**PROBLEM TO WORK ON:** Please keep to the lines below from the one with "yellow robot: 8 -> 7" through the one with "white book: 0 -> 1", and restate them word for word, ends included.

Scene edit records

####

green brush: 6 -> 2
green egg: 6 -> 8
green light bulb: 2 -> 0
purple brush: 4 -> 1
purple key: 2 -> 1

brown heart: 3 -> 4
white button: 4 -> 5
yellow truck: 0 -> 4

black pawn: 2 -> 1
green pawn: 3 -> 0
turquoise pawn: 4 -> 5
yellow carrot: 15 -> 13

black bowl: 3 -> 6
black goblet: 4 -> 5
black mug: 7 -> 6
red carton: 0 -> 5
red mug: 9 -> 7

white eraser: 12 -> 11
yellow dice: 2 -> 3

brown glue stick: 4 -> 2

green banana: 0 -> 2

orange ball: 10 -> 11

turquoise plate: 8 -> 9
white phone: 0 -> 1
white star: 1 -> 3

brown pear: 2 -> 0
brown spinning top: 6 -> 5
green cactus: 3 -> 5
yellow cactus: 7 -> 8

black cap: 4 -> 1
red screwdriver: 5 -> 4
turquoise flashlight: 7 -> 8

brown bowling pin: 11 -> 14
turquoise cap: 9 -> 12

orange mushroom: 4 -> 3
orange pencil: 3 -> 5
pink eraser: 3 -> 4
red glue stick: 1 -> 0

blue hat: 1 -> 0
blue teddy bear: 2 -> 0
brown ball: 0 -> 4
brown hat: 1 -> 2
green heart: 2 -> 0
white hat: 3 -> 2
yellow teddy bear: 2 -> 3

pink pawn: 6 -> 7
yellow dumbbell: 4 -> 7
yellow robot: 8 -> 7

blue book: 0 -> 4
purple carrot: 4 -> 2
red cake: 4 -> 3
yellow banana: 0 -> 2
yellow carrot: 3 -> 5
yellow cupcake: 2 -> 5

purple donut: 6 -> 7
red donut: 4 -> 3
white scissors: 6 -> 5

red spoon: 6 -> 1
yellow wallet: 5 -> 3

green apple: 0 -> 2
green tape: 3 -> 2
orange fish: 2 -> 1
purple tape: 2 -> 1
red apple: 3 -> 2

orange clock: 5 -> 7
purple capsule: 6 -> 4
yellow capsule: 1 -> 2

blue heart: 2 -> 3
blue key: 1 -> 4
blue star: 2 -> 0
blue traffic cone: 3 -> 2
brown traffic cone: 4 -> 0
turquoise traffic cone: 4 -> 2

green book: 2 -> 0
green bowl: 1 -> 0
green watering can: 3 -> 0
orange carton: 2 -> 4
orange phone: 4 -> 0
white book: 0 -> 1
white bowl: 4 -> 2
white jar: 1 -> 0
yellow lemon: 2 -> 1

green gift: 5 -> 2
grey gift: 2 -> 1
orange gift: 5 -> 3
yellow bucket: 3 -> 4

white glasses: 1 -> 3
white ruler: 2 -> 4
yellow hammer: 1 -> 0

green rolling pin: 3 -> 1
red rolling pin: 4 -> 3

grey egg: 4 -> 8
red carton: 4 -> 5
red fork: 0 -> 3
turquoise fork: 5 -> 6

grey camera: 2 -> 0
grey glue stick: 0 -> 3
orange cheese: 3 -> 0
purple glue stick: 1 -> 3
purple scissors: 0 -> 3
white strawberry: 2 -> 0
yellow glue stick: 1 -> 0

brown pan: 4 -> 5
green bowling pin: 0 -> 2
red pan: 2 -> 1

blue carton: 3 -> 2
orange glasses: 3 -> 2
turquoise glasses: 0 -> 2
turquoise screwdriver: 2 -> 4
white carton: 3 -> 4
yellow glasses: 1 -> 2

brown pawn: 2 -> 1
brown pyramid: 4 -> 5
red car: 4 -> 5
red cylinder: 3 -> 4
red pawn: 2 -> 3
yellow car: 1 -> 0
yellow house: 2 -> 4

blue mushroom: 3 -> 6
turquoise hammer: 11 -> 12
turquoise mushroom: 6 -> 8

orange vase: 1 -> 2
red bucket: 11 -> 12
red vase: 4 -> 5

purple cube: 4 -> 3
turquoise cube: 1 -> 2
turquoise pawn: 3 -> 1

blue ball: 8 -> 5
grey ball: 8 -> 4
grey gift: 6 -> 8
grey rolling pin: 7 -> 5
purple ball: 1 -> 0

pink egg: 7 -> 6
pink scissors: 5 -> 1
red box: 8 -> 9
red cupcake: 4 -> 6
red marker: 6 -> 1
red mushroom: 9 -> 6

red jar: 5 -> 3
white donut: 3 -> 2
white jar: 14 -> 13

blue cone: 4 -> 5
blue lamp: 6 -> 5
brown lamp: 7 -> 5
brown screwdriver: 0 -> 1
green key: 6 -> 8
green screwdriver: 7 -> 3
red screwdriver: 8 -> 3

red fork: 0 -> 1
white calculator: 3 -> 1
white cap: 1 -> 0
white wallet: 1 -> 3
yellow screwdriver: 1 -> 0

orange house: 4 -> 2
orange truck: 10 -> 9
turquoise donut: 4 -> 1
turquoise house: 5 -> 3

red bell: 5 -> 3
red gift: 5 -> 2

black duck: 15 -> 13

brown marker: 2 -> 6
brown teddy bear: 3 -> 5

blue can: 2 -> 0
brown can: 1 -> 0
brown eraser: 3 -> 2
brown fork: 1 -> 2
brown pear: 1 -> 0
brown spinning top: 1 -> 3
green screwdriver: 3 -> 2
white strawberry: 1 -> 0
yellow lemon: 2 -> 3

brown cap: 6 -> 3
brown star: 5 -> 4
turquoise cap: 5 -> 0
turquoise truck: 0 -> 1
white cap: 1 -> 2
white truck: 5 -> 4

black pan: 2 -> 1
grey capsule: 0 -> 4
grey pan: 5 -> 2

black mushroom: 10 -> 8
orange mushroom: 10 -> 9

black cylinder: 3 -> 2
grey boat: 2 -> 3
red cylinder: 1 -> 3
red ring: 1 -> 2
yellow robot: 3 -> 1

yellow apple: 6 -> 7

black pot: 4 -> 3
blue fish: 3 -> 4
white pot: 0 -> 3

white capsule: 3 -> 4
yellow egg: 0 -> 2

####

**ANSWER FOR THIS EXERCISE:**
yellow robot: 8 -> 7

blue book: 0 -> 4
purple carrot: 4 -> 2
red cake: 4 -> 3
yellow banana: 0 -> 2
yellow carrot: 3 -> 5
yellow cupcake: 2 -> 5

purple donut: 6 -> 7
red donut: 4 -> 3
white scissors: 6 -> 5

red spoon: 6 -> 1
yellow wallet: 5 -> 3

green apple: 0 -> 2
green tape: 3 -> 2
orange fish: 2 -> 1
purple tape: 2 -> 1
red apple: 3 -> 2

orange clock: 5 -> 7
purple capsule: 6 -> 4
yellow capsule: 1 -> 2

blue heart: 2 -> 3
blue key: 1 -> 4
blue star: 2 -> 0
blue traffic cone: 3 -> 2
brown traffic cone: 4 -> 0
turquoise traffic cone: 4 -> 2

green book: 2 -> 0
green bowl: 1 -> 0
green watering can: 3 -> 0
orange carton: 2 -> 4
orange phone: 4 -> 0
white book: 0 -> 1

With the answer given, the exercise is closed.